§ Job:
Only the lines from the one containing "Find anything that" to the end of the entries should be written out, each exactly as it stands, both ends included.

Data excerpts:
****************
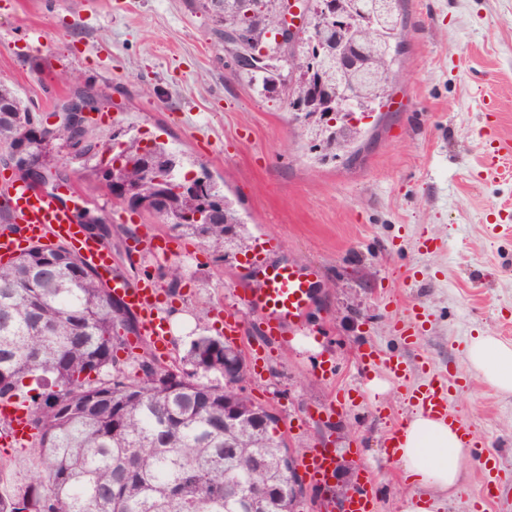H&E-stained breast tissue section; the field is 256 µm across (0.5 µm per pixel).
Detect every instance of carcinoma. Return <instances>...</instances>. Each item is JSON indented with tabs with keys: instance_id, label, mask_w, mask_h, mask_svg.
I'll return each mask as SVG.
<instances>
[{
	"instance_id": "carcinoma-1",
	"label": "carcinoma",
	"mask_w": 512,
	"mask_h": 512,
	"mask_svg": "<svg viewBox=\"0 0 512 512\" xmlns=\"http://www.w3.org/2000/svg\"><path fill=\"white\" fill-rule=\"evenodd\" d=\"M276 0H205L204 8L219 23L220 35L239 32L262 42L278 65L271 69L237 67V76L263 89L280 84L288 107L306 111L308 91L293 78L311 72L314 83L344 91L357 87L373 106L389 100L400 77L401 51L381 52L370 39L360 47V65L336 80L333 61L310 41L336 40L332 28H312L297 41L312 46L305 56L266 38L278 23ZM405 17L384 21L381 37L405 40ZM39 117L9 86L0 83V159L23 142L28 125ZM48 143L32 151L49 171L68 176L63 150L69 128L46 134ZM325 153L336 157L353 143L351 136L321 135ZM112 174L151 196L162 189L182 210L201 197L215 201L213 224H172L174 236L199 239L224 254L225 224L241 237L243 221L206 170L195 183L202 196L182 190L183 158L162 142L153 143L150 159L132 139L112 155ZM161 179L160 184L153 180ZM139 337L143 352H128L133 369L118 364L116 353ZM232 343L212 336L194 339L180 366L157 363L141 337L136 315L69 246L57 242L29 244L0 260V403L29 402L32 430L27 446L37 471L25 484L0 491V512H279L291 494L280 465L288 454V433L276 436L260 413L264 406L251 395L239 397L244 421L224 428V398L234 390L204 381L224 373V350Z\"/></svg>"
}]
</instances>
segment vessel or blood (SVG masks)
I'll return each instance as SVG.
<instances>
[{
    "label": "vessel or blood",
    "mask_w": 512,
    "mask_h": 512,
    "mask_svg": "<svg viewBox=\"0 0 512 512\" xmlns=\"http://www.w3.org/2000/svg\"><path fill=\"white\" fill-rule=\"evenodd\" d=\"M512 157V140L488 134L482 146V158L487 174L497 175L502 160ZM11 205L14 221L20 224V236L0 233V255L8 257L16 252L21 242L48 236L69 244L112 287L114 296L120 298L138 317L141 328L157 350H164L168 343L170 326L159 313L162 290L152 278L140 280L135 287L112 274L109 250L102 243L85 235L75 224L68 208L48 193L30 190L17 184L11 188ZM244 278L260 282L256 291L243 294V307L258 314L269 339H281L287 330L298 325L310 299V282L306 272L292 264L259 262L243 271ZM367 364L384 367L397 380L405 378L407 364L400 358H386L376 350L363 354ZM457 385L456 376L443 371L428 373L424 383L407 393L410 409L425 416L448 423L462 436L473 437L470 423L463 417L449 414L448 399ZM6 415L11 422L8 442L29 440L31 431L24 409L8 407ZM301 468L316 489L329 490L336 475V451L332 448H314L301 459ZM376 498L370 484L356 478L355 485L345 499V512H375Z\"/></svg>",
    "instance_id": "1"
}]
</instances>
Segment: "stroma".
Masks as SVG:
<instances>
[{"mask_svg":"<svg viewBox=\"0 0 512 512\" xmlns=\"http://www.w3.org/2000/svg\"><path fill=\"white\" fill-rule=\"evenodd\" d=\"M203 2L0 0V81L32 111L49 112L70 90L61 73L81 77L106 102L105 146L136 136L205 164L252 254L308 273L313 301L302 327L273 342L251 315L238 335L264 354L248 392L276 410L293 448L335 449L375 487L376 512H401L403 493L427 490L408 482L382 443L412 418L404 397L427 358L464 376L448 409L480 439L464 486L438 496L436 512H512V394L475 381L465 356L477 335L512 344V236L491 227L495 214L512 213V160L489 177L481 154L487 130L512 138V0H405L403 77L381 123L360 125L350 152L333 160L315 149L281 89L235 76ZM36 30L46 46L32 43ZM489 111L498 115L492 128ZM89 204L108 217L112 267L129 283L181 267L179 293L161 307L172 326L161 364L198 336L218 335L219 311L245 286L240 260L189 236L165 256L128 254L127 230L160 240L161 219L124 210L105 190ZM422 235L437 251H418ZM413 305L428 316L415 349L395 328ZM370 346L402 356L405 380L364 366ZM326 359L334 368L324 374ZM485 457L494 471L482 467ZM493 473L501 482L479 504Z\"/></svg>","mask_w":512,"mask_h":512,"instance_id":"obj_1","label":"stroma"}]
</instances>
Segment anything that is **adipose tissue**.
Wrapping results in <instances>:
<instances>
[{
  "instance_id": "1",
  "label": "adipose tissue",
  "mask_w": 512,
  "mask_h": 512,
  "mask_svg": "<svg viewBox=\"0 0 512 512\" xmlns=\"http://www.w3.org/2000/svg\"><path fill=\"white\" fill-rule=\"evenodd\" d=\"M466 358L480 382L512 393L511 344L488 333L475 336L466 346ZM398 458L409 480L452 494L466 477L472 451L446 423L417 414L400 431Z\"/></svg>"
}]
</instances>
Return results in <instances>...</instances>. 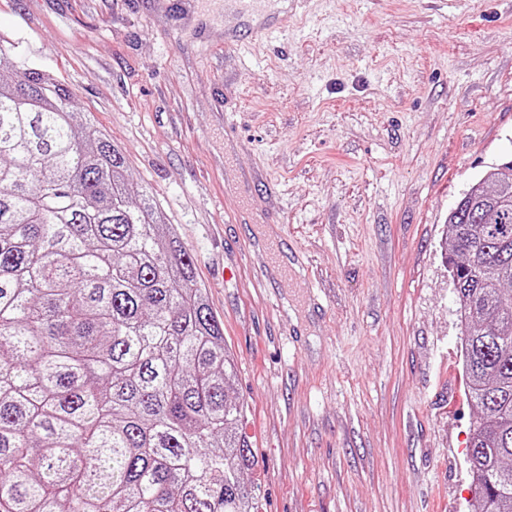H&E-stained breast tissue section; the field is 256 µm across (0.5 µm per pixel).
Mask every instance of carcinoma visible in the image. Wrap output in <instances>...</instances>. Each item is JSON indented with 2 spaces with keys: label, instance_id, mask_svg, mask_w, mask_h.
Returning a JSON list of instances; mask_svg holds the SVG:
<instances>
[{
  "label": "carcinoma",
  "instance_id": "1",
  "mask_svg": "<svg viewBox=\"0 0 512 512\" xmlns=\"http://www.w3.org/2000/svg\"><path fill=\"white\" fill-rule=\"evenodd\" d=\"M73 99L0 48V512H259L194 254ZM448 234L476 512H512V159Z\"/></svg>",
  "mask_w": 512,
  "mask_h": 512
}]
</instances>
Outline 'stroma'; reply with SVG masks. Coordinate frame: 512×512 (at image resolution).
Returning a JSON list of instances; mask_svg holds the SVG:
<instances>
[{"label":"stroma","mask_w":512,"mask_h":512,"mask_svg":"<svg viewBox=\"0 0 512 512\" xmlns=\"http://www.w3.org/2000/svg\"><path fill=\"white\" fill-rule=\"evenodd\" d=\"M211 0H0L120 145L224 323L260 512H474L448 214L512 156V0H305L225 47ZM290 281L250 252L224 125Z\"/></svg>","instance_id":"35a3bbf8"}]
</instances>
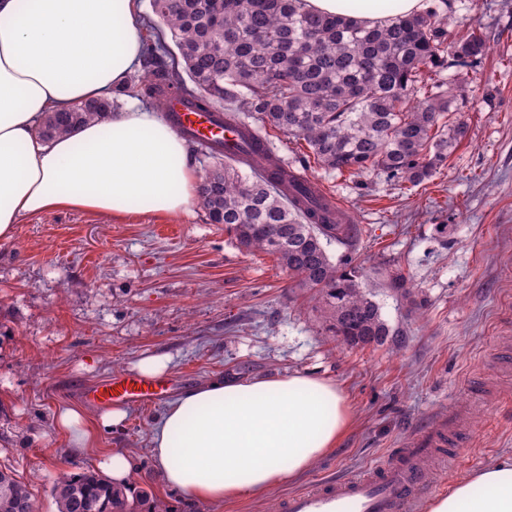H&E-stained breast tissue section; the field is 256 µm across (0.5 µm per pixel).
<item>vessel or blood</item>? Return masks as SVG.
I'll return each mask as SVG.
<instances>
[{"instance_id":"obj_1","label":"vessel or blood","mask_w":512,"mask_h":512,"mask_svg":"<svg viewBox=\"0 0 512 512\" xmlns=\"http://www.w3.org/2000/svg\"><path fill=\"white\" fill-rule=\"evenodd\" d=\"M166 110L174 129L197 141L220 140L231 146L239 140L237 130L222 125L216 112L193 109L176 99ZM163 389L162 381L126 375L96 387L87 399L101 406L145 403ZM461 414V408L449 409L447 416L412 435L399 452L356 476L322 480L289 494L277 504V512H416L431 489L435 451L452 443Z\"/></svg>"}]
</instances>
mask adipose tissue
Returning a JSON list of instances; mask_svg holds the SVG:
<instances>
[{"label": "adipose tissue", "instance_id": "adipose-tissue-1", "mask_svg": "<svg viewBox=\"0 0 512 512\" xmlns=\"http://www.w3.org/2000/svg\"><path fill=\"white\" fill-rule=\"evenodd\" d=\"M138 0H0V240L54 211L190 213L199 177L161 113L132 105L104 123L44 138L45 113L106 97L140 63ZM119 406L65 405L54 427L80 450L121 426ZM351 420L335 384L311 374L217 376L156 418L150 454L164 483L194 501L262 493L309 470ZM428 512H512V457L458 481Z\"/></svg>", "mask_w": 512, "mask_h": 512}]
</instances>
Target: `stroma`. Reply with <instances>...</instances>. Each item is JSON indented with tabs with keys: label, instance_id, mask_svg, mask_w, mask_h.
<instances>
[{
	"label": "stroma",
	"instance_id": "obj_1",
	"mask_svg": "<svg viewBox=\"0 0 512 512\" xmlns=\"http://www.w3.org/2000/svg\"><path fill=\"white\" fill-rule=\"evenodd\" d=\"M460 29L484 28L479 68L443 78L467 134L419 186L385 176L323 169L304 141L273 127L271 150L305 173L363 229L357 246L367 286L401 348L344 347L320 318L314 292L297 287L276 255L240 247L203 206L160 219L134 213L59 211L19 225L0 241V468L27 485L42 512H56L60 472H99L95 455L60 438L53 418L85 394L168 358L166 399L216 376L308 373L336 383L352 420L337 446L277 490L202 505L165 486L149 434L166 399L128 406L101 445L135 457L132 484L169 512H271L272 504L322 478L361 473L421 428L470 406V438L454 470L434 474L439 494L512 456V0H456ZM406 276L418 307L388 288Z\"/></svg>",
	"mask_w": 512,
	"mask_h": 512
}]
</instances>
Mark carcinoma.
Wrapping results in <instances>:
<instances>
[{
	"instance_id": "obj_1",
	"label": "carcinoma",
	"mask_w": 512,
	"mask_h": 512,
	"mask_svg": "<svg viewBox=\"0 0 512 512\" xmlns=\"http://www.w3.org/2000/svg\"><path fill=\"white\" fill-rule=\"evenodd\" d=\"M139 96L165 109L178 97L207 110L224 103V122L258 123L304 140L327 171L376 172L414 186L432 178L448 150L466 135L444 90L448 67L481 65L489 50L481 27L457 37L441 0L419 13L393 15L367 26L347 16L305 10L302 0H152ZM178 49L168 58L159 32ZM112 98L45 115L49 138L115 111ZM251 176L243 177L236 165ZM298 169L269 151L246 153L207 169L198 186L210 223L222 224L240 247L277 255L301 288L315 291L321 317L346 347L381 346L394 335L362 281L354 252L362 235L342 213L331 214L323 197L299 196ZM347 252L332 259L323 242ZM57 512H168L144 493L125 491L96 473H61L52 489ZM40 512L27 486L0 470V512Z\"/></svg>"
}]
</instances>
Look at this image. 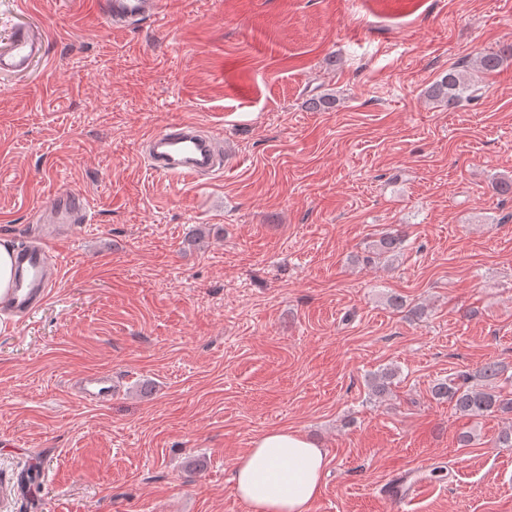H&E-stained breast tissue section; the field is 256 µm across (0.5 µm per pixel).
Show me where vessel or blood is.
<instances>
[{
	"label": "vessel or blood",
	"mask_w": 512,
	"mask_h": 512,
	"mask_svg": "<svg viewBox=\"0 0 512 512\" xmlns=\"http://www.w3.org/2000/svg\"><path fill=\"white\" fill-rule=\"evenodd\" d=\"M162 0H100L99 13L110 28H122L136 22L158 19ZM44 52L41 38L26 29L15 30L0 44V72L20 73ZM145 158L156 173H168L186 181H197L224 168V144L213 131L195 122L168 124L152 131L146 138ZM88 210L79 195L58 194L53 205L39 216L42 235L32 244L14 248L15 279L9 291L0 297V310L11 315H27L50 298L51 285L60 269V260L50 243L63 225L87 222ZM77 396L90 404H104L112 399V376L108 373L83 375L76 387ZM432 460L419 466L391 473L380 485L379 493L393 512L404 504L420 499L428 484L424 471Z\"/></svg>",
	"instance_id": "vessel-or-blood-1"
}]
</instances>
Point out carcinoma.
<instances>
[{
	"label": "carcinoma",
	"mask_w": 512,
	"mask_h": 512,
	"mask_svg": "<svg viewBox=\"0 0 512 512\" xmlns=\"http://www.w3.org/2000/svg\"><path fill=\"white\" fill-rule=\"evenodd\" d=\"M511 56L512 44L502 51L485 52L476 60V72L493 73ZM479 92V81L470 70L455 66L433 85L431 97L446 100L453 106L478 97ZM403 241V231L393 229L378 240L376 255L383 258L394 255L401 249ZM503 372L502 365L492 361L483 364L474 374L461 372L450 375L432 387L433 398L452 403L459 414L467 417L495 412L512 413V397L506 398L496 390V380Z\"/></svg>",
	"instance_id": "cac0c4a2"
}]
</instances>
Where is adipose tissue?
<instances>
[{
  "label": "adipose tissue",
  "mask_w": 512,
  "mask_h": 512,
  "mask_svg": "<svg viewBox=\"0 0 512 512\" xmlns=\"http://www.w3.org/2000/svg\"><path fill=\"white\" fill-rule=\"evenodd\" d=\"M325 457L301 432L269 429L236 459L235 491L250 512H310L322 486Z\"/></svg>",
  "instance_id": "1"
}]
</instances>
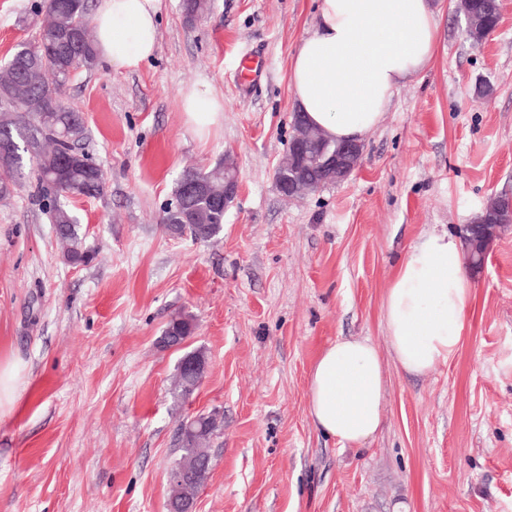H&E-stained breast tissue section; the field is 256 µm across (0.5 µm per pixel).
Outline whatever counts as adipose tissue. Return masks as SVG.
I'll return each mask as SVG.
<instances>
[{
    "label": "adipose tissue",
    "mask_w": 512,
    "mask_h": 512,
    "mask_svg": "<svg viewBox=\"0 0 512 512\" xmlns=\"http://www.w3.org/2000/svg\"><path fill=\"white\" fill-rule=\"evenodd\" d=\"M160 0H100L94 14L97 57L135 70L160 40ZM435 0H320L318 23L289 68L297 108L333 141H360L385 117L395 90L423 74L437 45ZM184 122L207 141L224 124V101L206 87L180 92ZM464 243L445 230L422 231L382 303L391 359L414 376L456 353L473 302ZM314 426L345 448L363 447L379 431L384 365L369 339L347 337L322 350L308 381Z\"/></svg>",
    "instance_id": "obj_1"
}]
</instances>
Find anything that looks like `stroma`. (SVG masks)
I'll return each instance as SVG.
<instances>
[{"label": "stroma", "mask_w": 512, "mask_h": 512, "mask_svg": "<svg viewBox=\"0 0 512 512\" xmlns=\"http://www.w3.org/2000/svg\"><path fill=\"white\" fill-rule=\"evenodd\" d=\"M39 0H0V66L34 36ZM187 22L162 0L154 57L97 63L62 96L84 113L81 143L104 170L72 198L90 263H68L33 174L0 200V352L26 366L0 417V512H166L179 424L219 410L196 512H512V229L470 271L476 298L458 351L429 375L385 362L380 431L341 447L309 414L308 378L337 338L386 351L382 301L418 234L460 231L512 195V0L475 46L457 0H439L430 68L402 84L340 184L289 201L274 171L292 135L290 59L318 0H211ZM224 99L207 142L185 126L180 91ZM489 93H480V86ZM241 191L207 243L160 218L189 167L224 156ZM194 331L161 340L176 314ZM204 350L189 400L171 381Z\"/></svg>", "instance_id": "obj_1"}]
</instances>
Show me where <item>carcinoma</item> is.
****************
§ Response to the task:
Find anything that looks like `stroma`. (SVG masks)
I'll return each instance as SVG.
<instances>
[{"label": "stroma", "mask_w": 512, "mask_h": 512, "mask_svg": "<svg viewBox=\"0 0 512 512\" xmlns=\"http://www.w3.org/2000/svg\"><path fill=\"white\" fill-rule=\"evenodd\" d=\"M39 0H0V66L34 36ZM187 22L162 0L154 57L97 63L62 96L84 113L81 143L104 170L72 198L90 263H68L33 174L0 200V352L26 366L0 417V512H166L179 424L219 410L196 512H512V229L470 271L476 298L458 351L429 375L385 362L380 431L341 447L309 414L308 378L337 338L386 351L382 301L418 234L460 231L512 195V0L475 46L457 0H439L430 68L402 84L340 184L289 201L274 171L292 135L290 59L318 0H211ZM224 99L207 142L185 126L180 91ZM489 93H480V86ZM241 191L207 243L160 218L189 167L224 156ZM194 331L161 340L176 314ZM204 350L189 400L171 381Z\"/></svg>", "instance_id": "obj_1"}]
</instances>
Show me where <item>carcinoma</item> is.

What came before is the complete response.